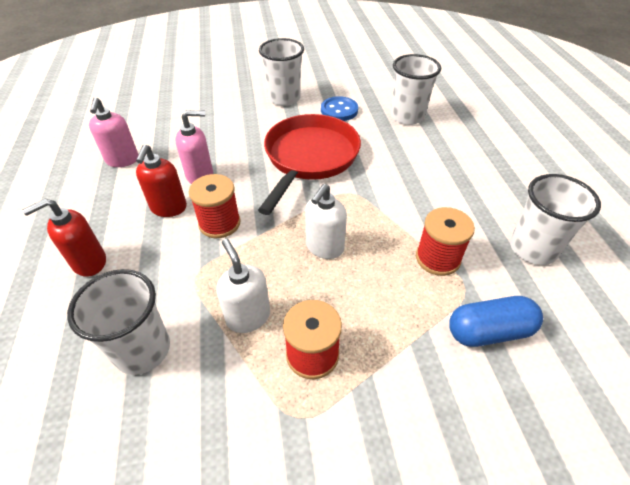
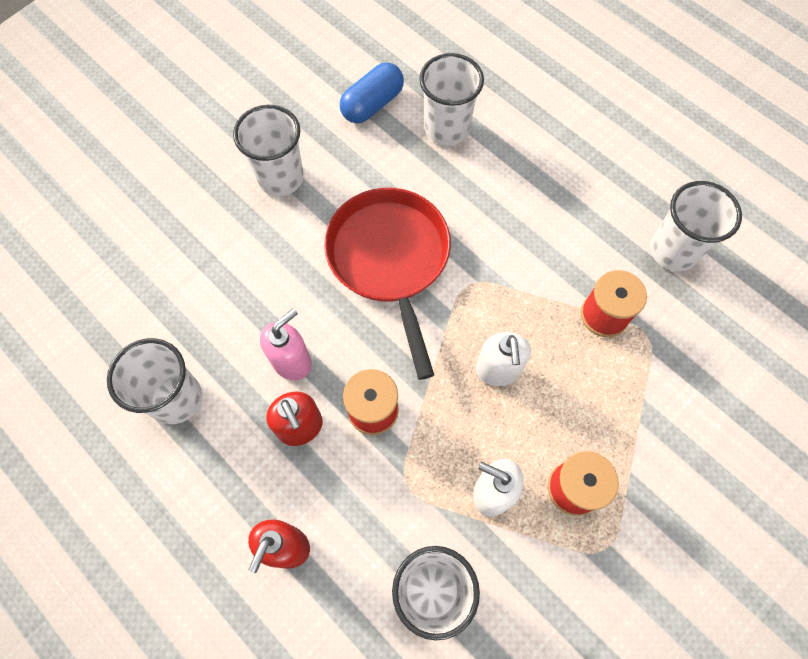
camera: 35 degrees left, 20 degrees up
(122, 160) = (176, 398): pink soap dispenser -> white cup
(339, 110) = (363, 162): blue button -> none
(489, 331) = (689, 367): blue capsule -> blue capsule (372, 104)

*DIRECTIONS FOR THIS TASK*
Could you filter the material above and copy each line that holds the word "blue"?

*YOUR SOLUTION*
(339, 110) = (363, 162): blue button -> none
(489, 331) = (689, 367): blue capsule -> blue capsule (372, 104)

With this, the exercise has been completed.